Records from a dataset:
-*-*-
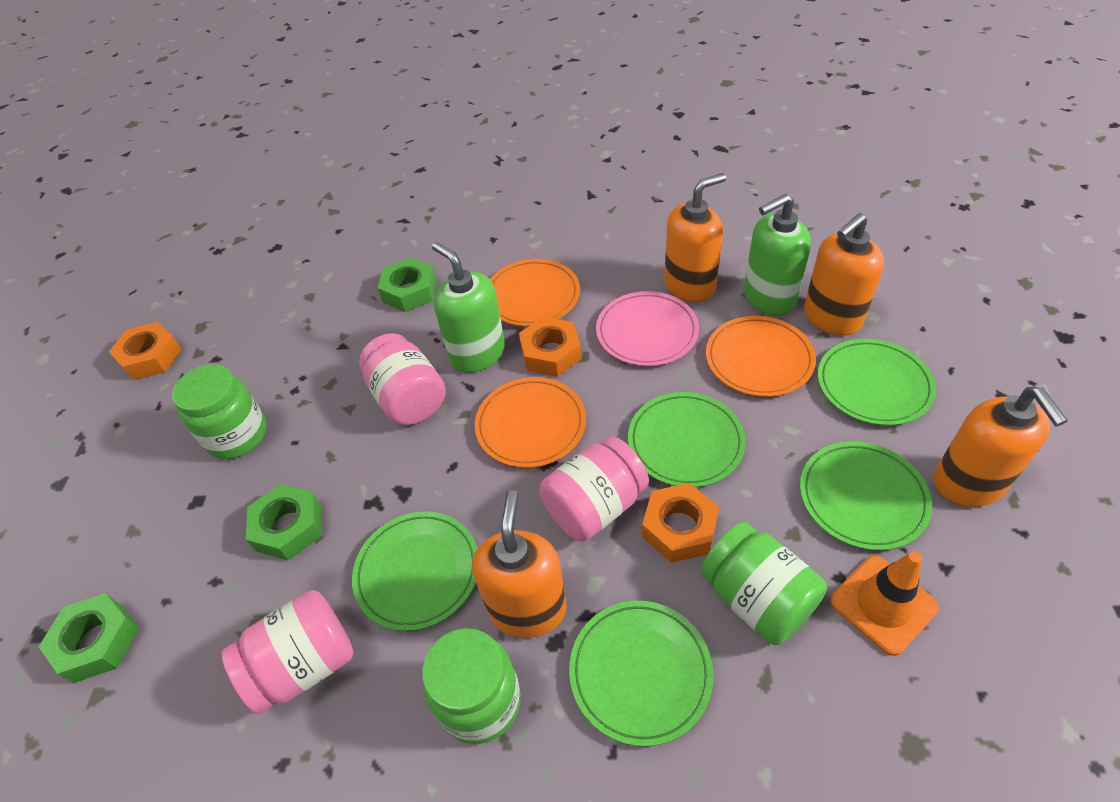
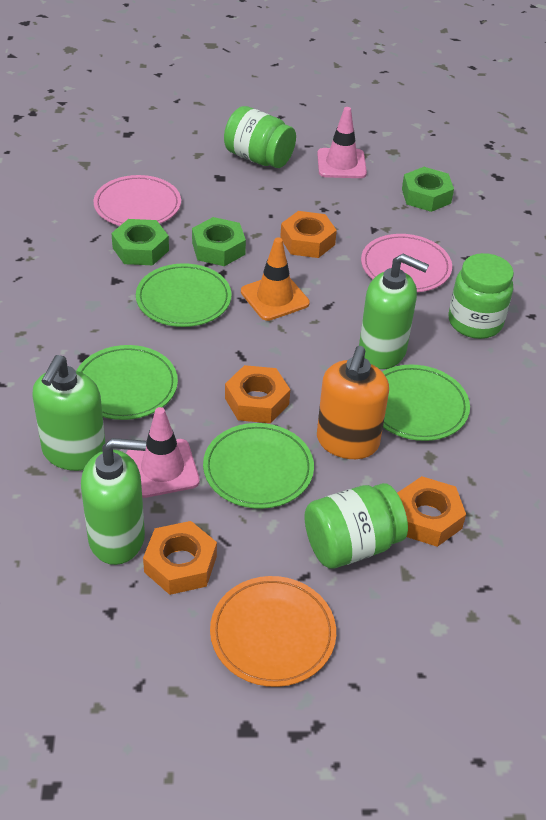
green plate: 5 -> 4
green soap dispenser: 2 -> 3
orange nut: 3 -> 4
orange plate: 3 -> 1
orange soap dispenser: 4 -> 1
pink jar: 3 -> 0
pink plate: 1 -> 2
pink traffic cone: 0 -> 2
-*-*-
WHAT YOU ARE ASKED TO DO: Each entry above must be printed exactly, apart from its pictures.

ANSWER BELOW:
green plate: 5 -> 4
green soap dispenser: 2 -> 3
orange nut: 3 -> 4
orange plate: 3 -> 1
orange soap dispenser: 4 -> 1
pink jar: 3 -> 0
pink plate: 1 -> 2
pink traffic cone: 0 -> 2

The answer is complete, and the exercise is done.